◆ **Exercise objective**
Please show every line from the entries that carries the word "none".

◆ **Given data**
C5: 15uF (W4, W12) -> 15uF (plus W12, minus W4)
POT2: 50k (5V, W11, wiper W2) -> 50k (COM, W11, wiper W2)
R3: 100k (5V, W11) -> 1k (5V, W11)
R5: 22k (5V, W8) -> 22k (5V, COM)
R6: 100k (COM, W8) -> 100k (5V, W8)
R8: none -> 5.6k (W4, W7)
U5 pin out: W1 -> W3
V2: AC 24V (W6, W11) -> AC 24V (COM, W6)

---

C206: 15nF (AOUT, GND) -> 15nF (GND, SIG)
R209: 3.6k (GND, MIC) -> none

---

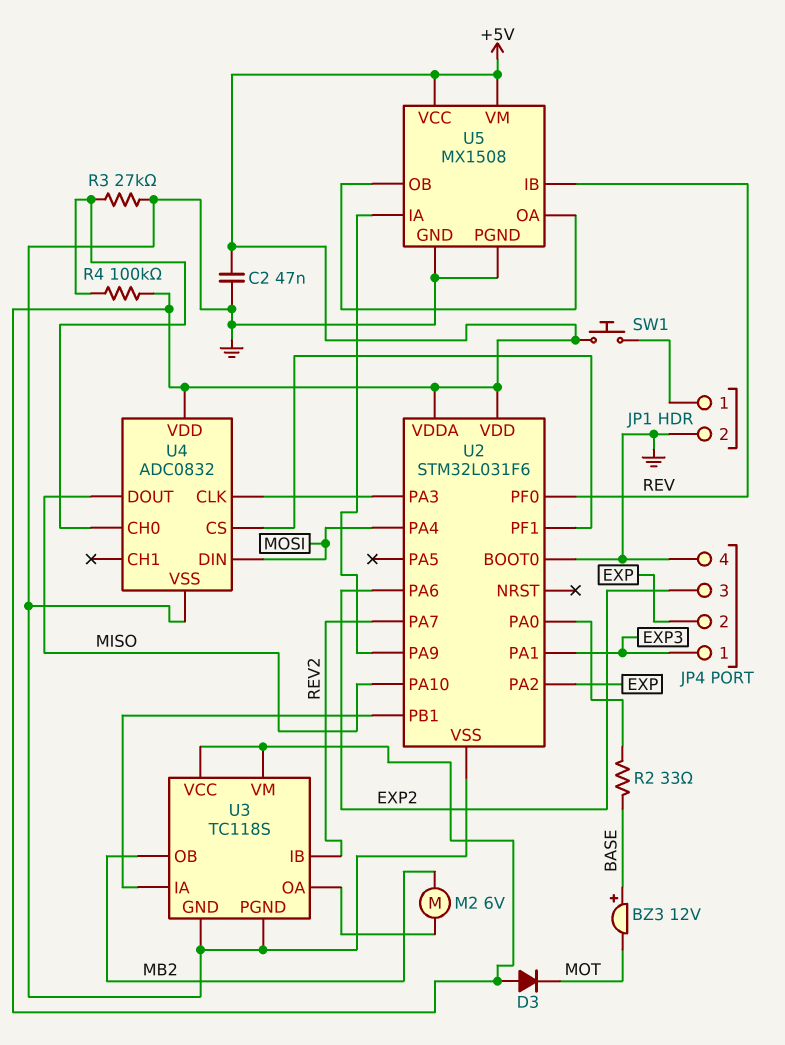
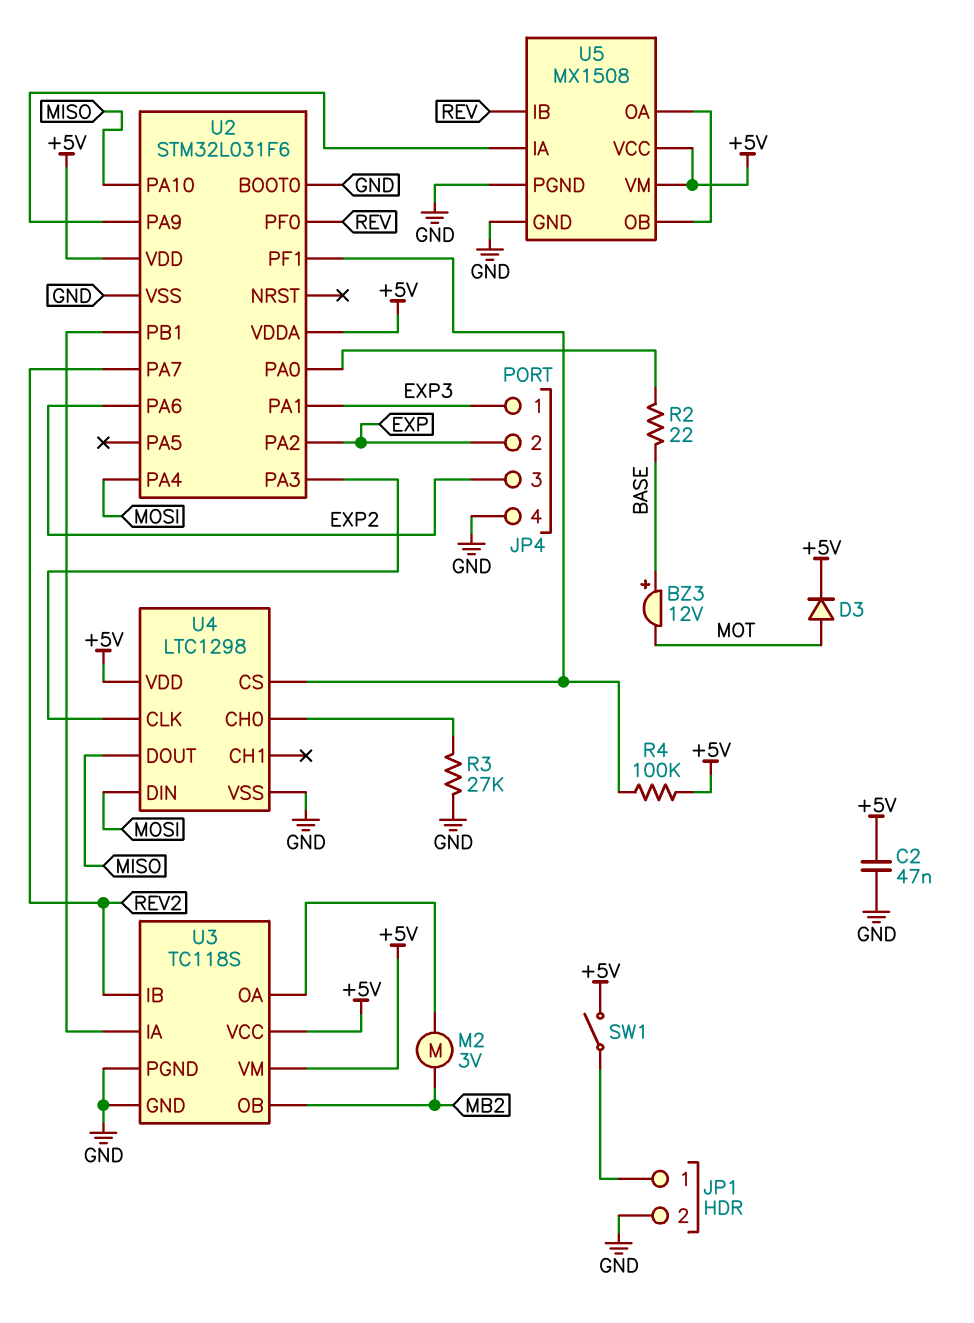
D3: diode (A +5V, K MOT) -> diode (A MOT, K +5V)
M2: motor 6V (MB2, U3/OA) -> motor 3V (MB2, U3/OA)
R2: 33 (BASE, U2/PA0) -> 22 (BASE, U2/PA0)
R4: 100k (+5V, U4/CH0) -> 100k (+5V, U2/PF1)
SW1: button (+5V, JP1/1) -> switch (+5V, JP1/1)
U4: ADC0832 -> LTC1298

◆ **Response area**
R8: none -> 5.6k (W4, W7)
R209: 3.6k (GND, MIC) -> none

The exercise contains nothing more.